*Data to process*.
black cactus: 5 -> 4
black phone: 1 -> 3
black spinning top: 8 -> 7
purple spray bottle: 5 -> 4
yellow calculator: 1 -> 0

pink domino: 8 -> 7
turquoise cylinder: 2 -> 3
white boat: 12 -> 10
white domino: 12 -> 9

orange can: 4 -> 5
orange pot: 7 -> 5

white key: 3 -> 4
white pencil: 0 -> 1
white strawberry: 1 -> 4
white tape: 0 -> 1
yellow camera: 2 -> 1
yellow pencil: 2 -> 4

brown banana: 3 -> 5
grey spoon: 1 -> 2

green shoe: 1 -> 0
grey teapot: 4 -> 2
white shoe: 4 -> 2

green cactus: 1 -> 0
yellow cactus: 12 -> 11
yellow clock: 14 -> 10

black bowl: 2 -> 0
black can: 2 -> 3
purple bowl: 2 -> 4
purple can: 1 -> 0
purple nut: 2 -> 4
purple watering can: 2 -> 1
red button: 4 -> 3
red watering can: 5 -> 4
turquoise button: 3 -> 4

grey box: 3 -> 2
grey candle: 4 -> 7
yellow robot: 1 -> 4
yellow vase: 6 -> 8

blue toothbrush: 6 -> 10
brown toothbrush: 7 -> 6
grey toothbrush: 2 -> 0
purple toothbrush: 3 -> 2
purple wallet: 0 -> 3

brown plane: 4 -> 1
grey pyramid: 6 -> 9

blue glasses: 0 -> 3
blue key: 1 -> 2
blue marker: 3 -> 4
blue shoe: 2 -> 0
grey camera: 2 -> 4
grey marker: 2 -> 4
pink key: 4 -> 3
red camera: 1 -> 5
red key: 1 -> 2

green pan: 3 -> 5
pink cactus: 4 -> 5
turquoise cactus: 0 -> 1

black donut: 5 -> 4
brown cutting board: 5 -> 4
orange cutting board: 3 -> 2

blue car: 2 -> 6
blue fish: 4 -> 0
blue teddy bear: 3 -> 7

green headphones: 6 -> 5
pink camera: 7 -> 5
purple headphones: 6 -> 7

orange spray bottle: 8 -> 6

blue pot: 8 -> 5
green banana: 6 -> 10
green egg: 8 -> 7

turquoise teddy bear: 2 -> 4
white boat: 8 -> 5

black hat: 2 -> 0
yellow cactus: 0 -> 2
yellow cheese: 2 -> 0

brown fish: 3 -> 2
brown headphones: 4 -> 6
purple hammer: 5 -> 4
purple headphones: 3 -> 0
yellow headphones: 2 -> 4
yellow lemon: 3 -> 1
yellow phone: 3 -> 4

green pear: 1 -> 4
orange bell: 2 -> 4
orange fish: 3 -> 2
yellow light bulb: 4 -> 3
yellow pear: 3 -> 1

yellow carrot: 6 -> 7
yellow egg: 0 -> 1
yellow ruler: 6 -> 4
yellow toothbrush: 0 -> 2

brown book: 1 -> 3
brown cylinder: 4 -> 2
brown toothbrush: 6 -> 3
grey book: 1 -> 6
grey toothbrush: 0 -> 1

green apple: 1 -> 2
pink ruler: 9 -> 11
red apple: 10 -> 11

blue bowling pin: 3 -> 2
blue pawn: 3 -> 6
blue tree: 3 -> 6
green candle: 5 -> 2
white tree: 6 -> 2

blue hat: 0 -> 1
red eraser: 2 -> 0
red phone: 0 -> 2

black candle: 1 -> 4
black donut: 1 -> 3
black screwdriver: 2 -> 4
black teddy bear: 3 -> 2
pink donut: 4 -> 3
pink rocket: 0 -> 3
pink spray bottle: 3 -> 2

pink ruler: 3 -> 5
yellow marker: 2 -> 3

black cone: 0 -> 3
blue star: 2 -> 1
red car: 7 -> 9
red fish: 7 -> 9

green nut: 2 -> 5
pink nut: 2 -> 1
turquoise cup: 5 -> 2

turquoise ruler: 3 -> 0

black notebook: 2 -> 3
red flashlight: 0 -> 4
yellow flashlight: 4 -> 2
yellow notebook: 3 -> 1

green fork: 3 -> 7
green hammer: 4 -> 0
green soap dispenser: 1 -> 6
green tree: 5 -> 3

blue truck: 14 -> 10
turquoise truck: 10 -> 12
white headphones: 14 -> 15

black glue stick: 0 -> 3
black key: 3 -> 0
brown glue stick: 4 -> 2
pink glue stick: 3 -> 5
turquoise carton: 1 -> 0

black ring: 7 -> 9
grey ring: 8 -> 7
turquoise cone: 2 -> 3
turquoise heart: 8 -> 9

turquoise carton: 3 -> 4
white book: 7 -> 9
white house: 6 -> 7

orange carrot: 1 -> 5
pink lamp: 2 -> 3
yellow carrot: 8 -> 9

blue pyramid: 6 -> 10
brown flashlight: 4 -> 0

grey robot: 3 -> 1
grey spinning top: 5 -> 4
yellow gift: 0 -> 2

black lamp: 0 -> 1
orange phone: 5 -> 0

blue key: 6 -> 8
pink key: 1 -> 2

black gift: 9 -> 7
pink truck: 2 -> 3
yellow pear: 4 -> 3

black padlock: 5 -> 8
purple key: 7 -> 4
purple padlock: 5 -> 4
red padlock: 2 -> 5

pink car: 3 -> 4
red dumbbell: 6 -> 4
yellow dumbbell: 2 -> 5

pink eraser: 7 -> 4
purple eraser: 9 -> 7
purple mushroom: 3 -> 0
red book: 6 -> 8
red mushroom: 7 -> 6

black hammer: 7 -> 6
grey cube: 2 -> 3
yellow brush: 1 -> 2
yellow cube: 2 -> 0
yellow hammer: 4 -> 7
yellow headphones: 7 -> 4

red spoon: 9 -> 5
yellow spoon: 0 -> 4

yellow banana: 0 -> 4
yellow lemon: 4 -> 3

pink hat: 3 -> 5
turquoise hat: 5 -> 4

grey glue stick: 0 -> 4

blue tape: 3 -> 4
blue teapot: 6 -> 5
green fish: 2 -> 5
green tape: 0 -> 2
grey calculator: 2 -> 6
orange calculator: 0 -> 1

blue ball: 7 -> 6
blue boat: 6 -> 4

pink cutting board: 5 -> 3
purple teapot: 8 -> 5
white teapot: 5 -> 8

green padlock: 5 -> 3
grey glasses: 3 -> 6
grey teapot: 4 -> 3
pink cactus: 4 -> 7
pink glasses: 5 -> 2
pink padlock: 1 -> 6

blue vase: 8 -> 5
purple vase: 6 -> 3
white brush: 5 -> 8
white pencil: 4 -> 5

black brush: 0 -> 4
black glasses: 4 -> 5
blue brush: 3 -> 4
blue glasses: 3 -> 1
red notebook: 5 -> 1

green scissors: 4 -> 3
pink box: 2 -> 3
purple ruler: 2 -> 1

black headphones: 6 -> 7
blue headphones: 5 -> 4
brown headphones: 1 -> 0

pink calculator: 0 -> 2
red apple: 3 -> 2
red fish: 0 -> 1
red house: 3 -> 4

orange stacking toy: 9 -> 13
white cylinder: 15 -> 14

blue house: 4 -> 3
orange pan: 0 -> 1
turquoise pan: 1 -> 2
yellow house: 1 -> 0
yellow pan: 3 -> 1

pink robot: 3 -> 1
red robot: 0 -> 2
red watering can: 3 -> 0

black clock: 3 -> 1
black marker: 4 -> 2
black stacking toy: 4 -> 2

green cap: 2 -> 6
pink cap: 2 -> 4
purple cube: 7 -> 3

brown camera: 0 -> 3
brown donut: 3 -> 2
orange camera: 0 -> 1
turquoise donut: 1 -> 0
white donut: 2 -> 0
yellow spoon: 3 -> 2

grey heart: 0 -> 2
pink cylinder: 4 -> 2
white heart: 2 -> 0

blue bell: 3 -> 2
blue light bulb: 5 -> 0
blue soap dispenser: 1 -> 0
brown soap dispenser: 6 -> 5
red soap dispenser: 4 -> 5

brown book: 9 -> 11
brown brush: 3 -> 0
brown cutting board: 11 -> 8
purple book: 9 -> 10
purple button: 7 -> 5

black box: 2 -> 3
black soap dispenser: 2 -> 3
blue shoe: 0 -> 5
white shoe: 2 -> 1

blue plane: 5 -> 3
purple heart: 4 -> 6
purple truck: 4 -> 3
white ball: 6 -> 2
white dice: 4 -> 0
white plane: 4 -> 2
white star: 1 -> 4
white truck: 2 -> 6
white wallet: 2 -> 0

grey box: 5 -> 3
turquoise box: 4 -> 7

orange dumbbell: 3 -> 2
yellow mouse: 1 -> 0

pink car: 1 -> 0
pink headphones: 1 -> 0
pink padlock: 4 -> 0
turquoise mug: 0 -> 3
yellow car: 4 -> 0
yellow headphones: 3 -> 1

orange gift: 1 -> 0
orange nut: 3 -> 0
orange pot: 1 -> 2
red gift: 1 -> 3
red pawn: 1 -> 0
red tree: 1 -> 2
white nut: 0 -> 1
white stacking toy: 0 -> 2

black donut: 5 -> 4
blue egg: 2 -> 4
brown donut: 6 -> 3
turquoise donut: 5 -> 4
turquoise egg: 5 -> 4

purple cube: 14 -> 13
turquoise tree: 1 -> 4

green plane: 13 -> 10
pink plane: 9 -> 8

*Task prompt*. The response must consist solely of the lines from the first line of the entries through the line containing "grey marker: 2 -> 4", repeated exactly.

*Written answer*.
black cactus: 5 -> 4
black phone: 1 -> 3
black spinning top: 8 -> 7
purple spray bottle: 5 -> 4
yellow calculator: 1 -> 0

pink domino: 8 -> 7
turquoise cylinder: 2 -> 3
white boat: 12 -> 10
white domino: 12 -> 9

orange can: 4 -> 5
orange pot: 7 -> 5

white key: 3 -> 4
white pencil: 0 -> 1
white strawberry: 1 -> 4
white tape: 0 -> 1
yellow camera: 2 -> 1
yellow pencil: 2 -> 4

brown banana: 3 -> 5
grey spoon: 1 -> 2

green shoe: 1 -> 0
grey teapot: 4 -> 2
white shoe: 4 -> 2

green cactus: 1 -> 0
yellow cactus: 12 -> 11
yellow clock: 14 -> 10

black bowl: 2 -> 0
black can: 2 -> 3
purple bowl: 2 -> 4
purple can: 1 -> 0
purple nut: 2 -> 4
purple watering can: 2 -> 1
red button: 4 -> 3
red watering can: 5 -> 4
turquoise button: 3 -> 4

grey box: 3 -> 2
grey candle: 4 -> 7
yellow robot: 1 -> 4
yellow vase: 6 -> 8

blue toothbrush: 6 -> 10
brown toothbrush: 7 -> 6
grey toothbrush: 2 -> 0
purple toothbrush: 3 -> 2
purple wallet: 0 -> 3

brown plane: 4 -> 1
grey pyramid: 6 -> 9

blue glasses: 0 -> 3
blue key: 1 -> 2
blue marker: 3 -> 4
blue shoe: 2 -> 0
grey camera: 2 -> 4
grey marker: 2 -> 4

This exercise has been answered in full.